— begin Stored data —

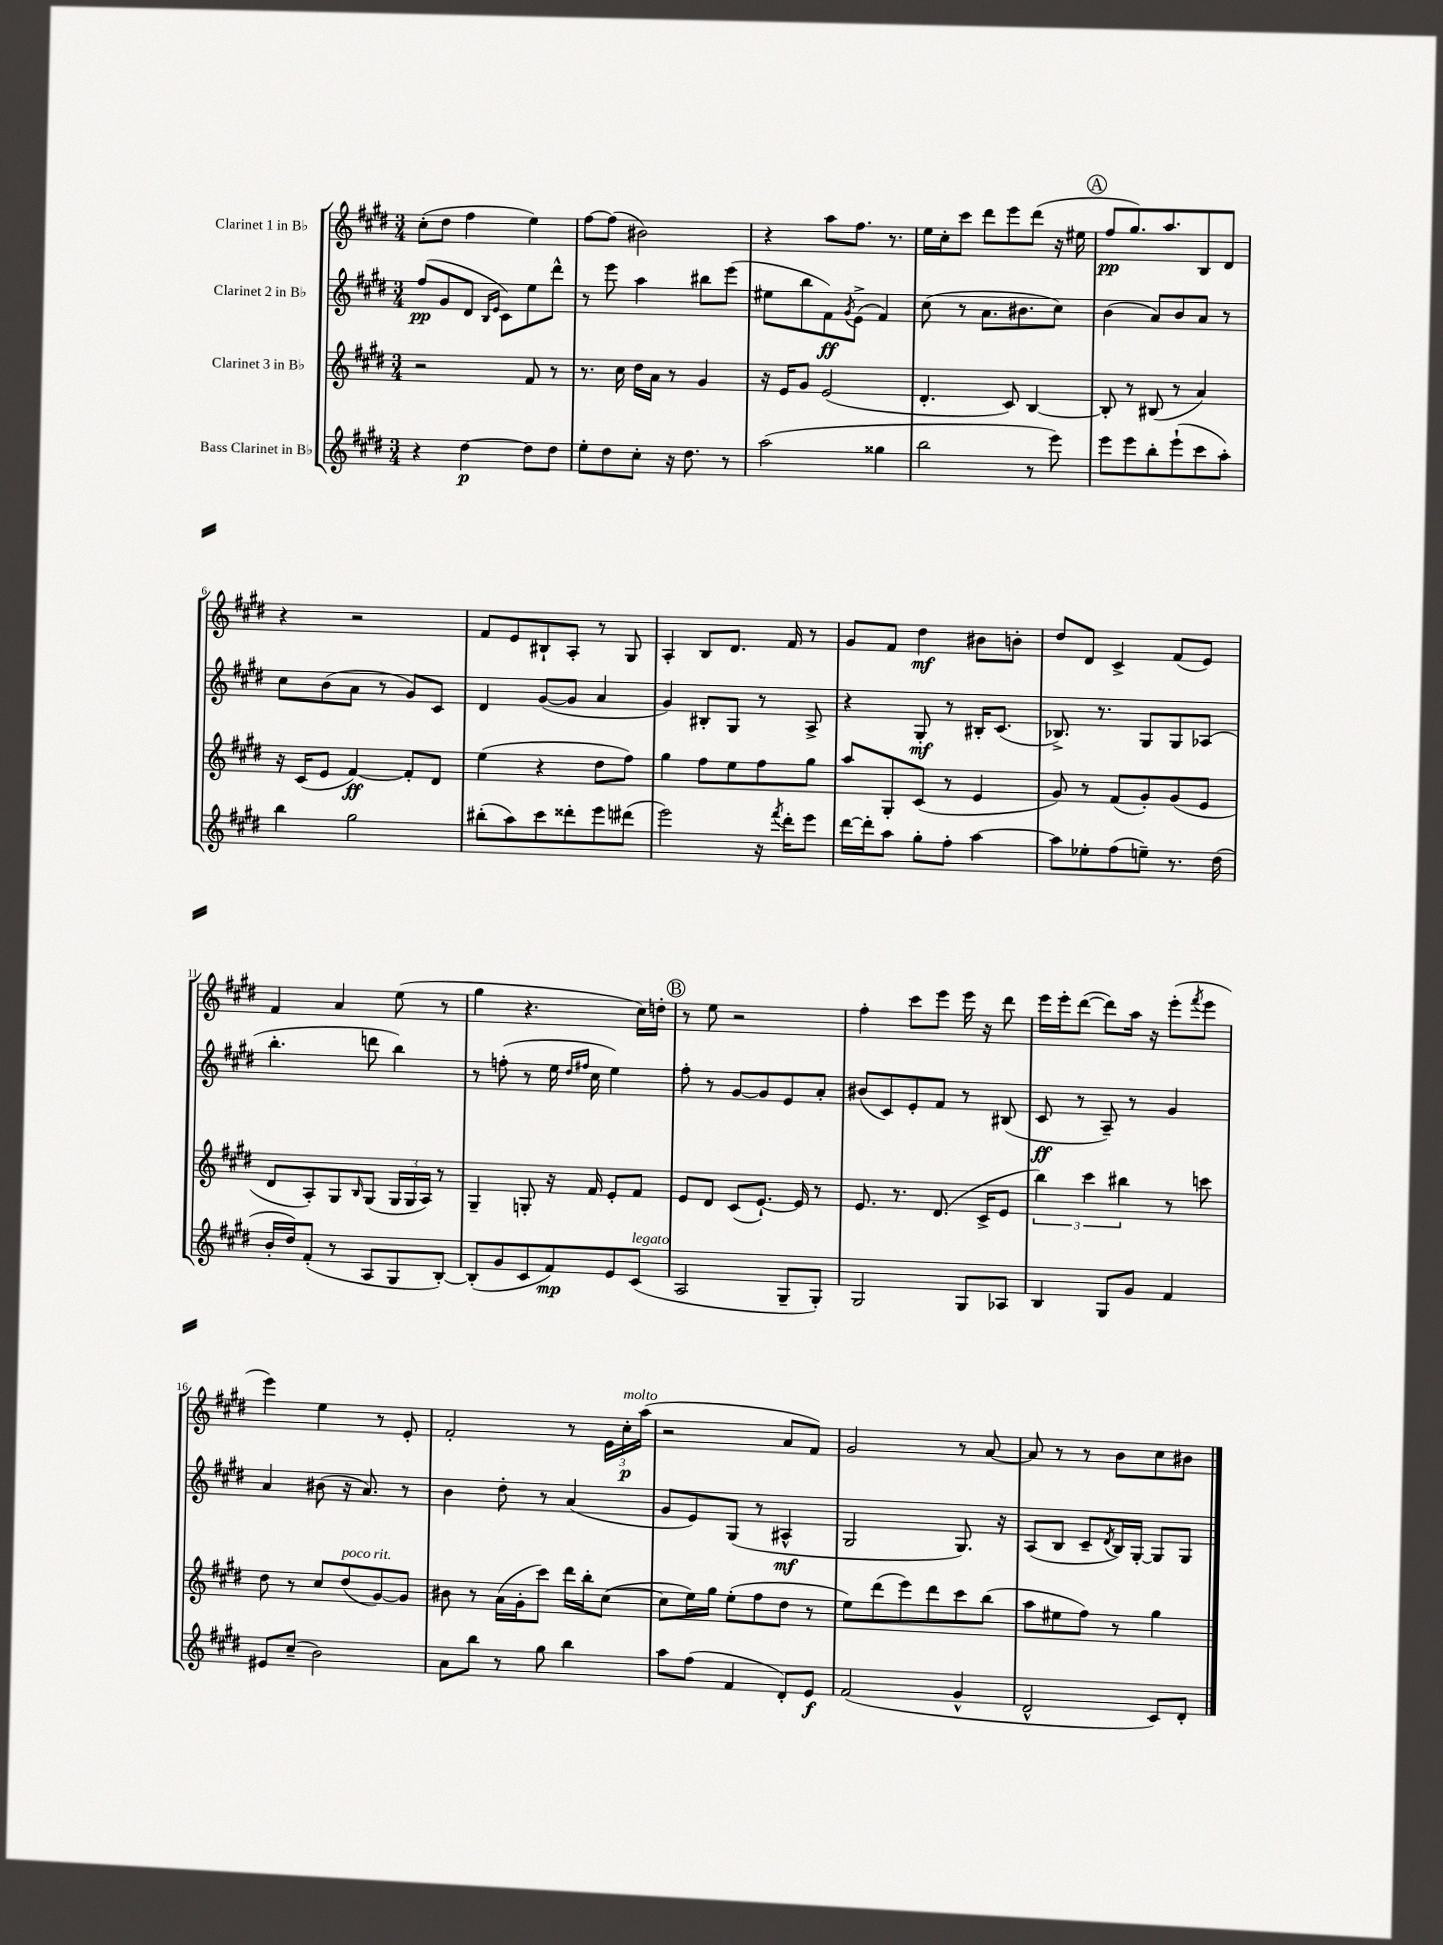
<<
\new StaffGroup <<
\new Staff = "s0" \with { instrumentName = "Clarinet 1 in Bb" } {
    \clef treble \key e \major \numericTimeSignature \time 3/4
    cis''8-.( dis''8 fis''4 e''4) |
    fis''8~ fis''8( bis'2) |
    r4 a''8 fis''8. r8. |
    e''16 cis''16-. cis'''8 dis'''8 e'''8 dis'''8( r16 eis''16 |
    \mark \markup { \circle "A" } fis''8\pp gis''8.) a''8. b8 dis'8 |
    r4 r2 |
    fis'8 e'8 bis8-! a8-. r8 gis8 |
    a4-. b8 dis'8. fis'16 r8 |
    gis'8 fis'8 dis''4\mf bis'8 b'8-. |
    dis''8 dis'8 cis'4-> fis'8( e'8) |
    fis'4 a'4 e''8( r8 |
    gis''4 r4. cis''16) d''16-. |
    \mark \markup { \circle "B" } r8 e''8 r2 |
    fis''4-. cis'''8 e'''8 e'''16 r16 dis'''8 |
    e'''16 e'''16-. dis'''8~( dis'''8) a''16 r16 e'''8-.( \acciaccatura { fis'''8 } e'''8 |
    e'''4) e''4 r8 e'8-. |
    fis'2-. r8 \tuplet 3/2 { e'16 cis''16-.\p^\markup { \italic "molto" } a''16( } |
    r2 a'8 fis'8) |
    gis'2 r8 a'8~ |
    a'8 r8 r8 b'8 cis''8 bis'8 \bar "|." |
}
\new Staff = "s1" \with { instrumentName = "Clarinet 2 in Bb" } {
    \clef treble \key e \major \numericTimeSignature \time 3/4
    fis''8\pp( gis'8 dis'8 \grace { b16 e'16 } cis'8) e''8 dis'''8-^ |
    r8 e'''8 a''4 bis''8 e'''8( |
    eis''8 b''8 fis'8\ff) \acciaccatura { gis'8 } e'8->( fis'4) |
    cis''8( r8 a'8. bis'8. cis''8) |
    \mark \markup { \circle "A" } b'4( a'8) b'8 a'8 r8 |
    cis''8 b'8( a'8 r8 gis'8) cis'8 |
    dis'4 gis'8~( gis'8 a'4 |
    gis'4) bis8-. gis8 r8 a8-> |
    r4 gis8-.\mf r8 bis16-. cis'8.( |
    bes8.->) r8. gis8 gis8 aes8( |
    b''4.-. d'''8 b''4) |
    r8 f''8-.( r8 e''16 \grace { dis''16 fis''16 } cis''16 e''4) |
    \mark \markup { \circle "B" } fis''8-. r8 gis'8~ gis'8 e'8 a'8-. |
    bis'8( cis'8) e'8-. fis'8 r8 bis8( |
    cis'8\ff r8 a8--) r8 gis'4 |
    a'4 bis'8( r16 a'8.) r8 |
    b'4 dis''8-. r8 a'4( |
    gis'8 e'8) gis8( r8 ais4-^\mf |
    gis2 gis8.) r16 |
    a8( b8 cis'8-- \acciaccatura { dis'8 } b16) gis16~-. gis8 gis8 \bar "|." |
}
\new Staff = "s2" \with { instrumentName = "Clarinet 3 in Bb" } {
    \clef treble \key e \major \numericTimeSignature \time 3/4
    r2 fis'8 r8 |
    r8. cis''16 dis''16 a'16 r8 gis'4 |
    r16 e'16 gis'8 e'2( |
    dis'4.-. cis'8) b4~ |
    \mark \markup { \circle "A" } b8-. r8 bis8( r8 a'4) |
    r16 cis'16( e'8 fis'4~\ff) fis'8-. dis'8 |
    e''4( r4 dis''8 fis''8) |
    gis''4 fis''8 e''8 fis''8 gis''8 |
    a''8 gis8-. cis'8( r8 e'4 |
    gis'8) r8 fis'8( gis'8-.) gis'8( e'8 |
    dis'8 a8-.) gis8 \grace { b16 } gis8( \tuplet 3/2 { gis16 gis16 a16) } r8 |
    gis4-- g8-. r16 fis'16 e'8-. fis'8 |
    \mark \markup { \circle "B" } e'8 dis'8 cis'8( e'8.~-!) e'16 r8 |
    e'8. r8. dis'8.( cis'16-> e'8 |
    \tuplet 3/2 { b''4) cis'''4 bis''4 } r8 c'''8 |
    dis''8 r8 cis''8 dis''8^\markup { \italic "poco rit." }( gis'8~) gis'8 |
    bis'8 r8 a'16( gis'16-. cis'''8) dis'''16 b''16-. cis''8~( |
    cis''8 e''16) gis''16 e''8-.( fis''8 dis''8 r8 |
    e''8) dis'''8( e'''8) dis'''8 cis'''8 b''8( |
    a''8 eis''8 fis''8) r8 gis''4 \bar "|." |
}
\new Staff = "s3" \with { instrumentName = "Bass Clarinet in Bb" } {
    \clef treble \key e \major \numericTimeSignature \time 3/4
    r4 dis''4~\p dis''8 dis''8 |
    e''8-. dis''8 cis''8-. r16 dis''8. r8 |
    a''2( gisis''4 |
    b''2 r8 e'''8) |
    \mark \markup { \circle "A" } e'''8 e'''8 b''8-. e'''8-!( cis'''8 a''8-.) |
    b''4 gis''2 |
    bis''8-.( a''8) cis'''8 disis'''8-. e'''8 dis'''8( |
    e'''2) r16 \acciaccatura { fis'''8 } dis'''16-. e'''8 |
    dis'''16~ dis'''16-. a''8 gis''8-. fis''8-. a''4~ |
    a''8 ees''8-. fis''8( e''8--) r8. dis''16( |
    b'16-. dis''16) fis'8-.( r8 a8 gis8 b8~-.) |
    b8-.( gis'8 cis'8 fis'8\mp) e'8 cis'8^\markup { \italic "legato" }( |
    \mark \markup { \circle "B" } a2 gis8-- gis8-.) |
    gis2 gis8 aes8 |
    b4 gis8 gis'8 fis'4 |
    eis'8 cis''8--( b'2) |
    a'8 b''8 r8 gis''8 b''4 |
    a''8 fis''8( fis'4 dis'8-.) e'8\f |
    fis'2( gis'4-^ |
    dis'2-^ cis'8) dis'8-. \bar "|." |
}
>>
>>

— end Stored data —

▶ **Objective**
How many lines in the notation above contain the string "grace", with case counting? Reply with the number only.

▶ **Response to the exercise**
3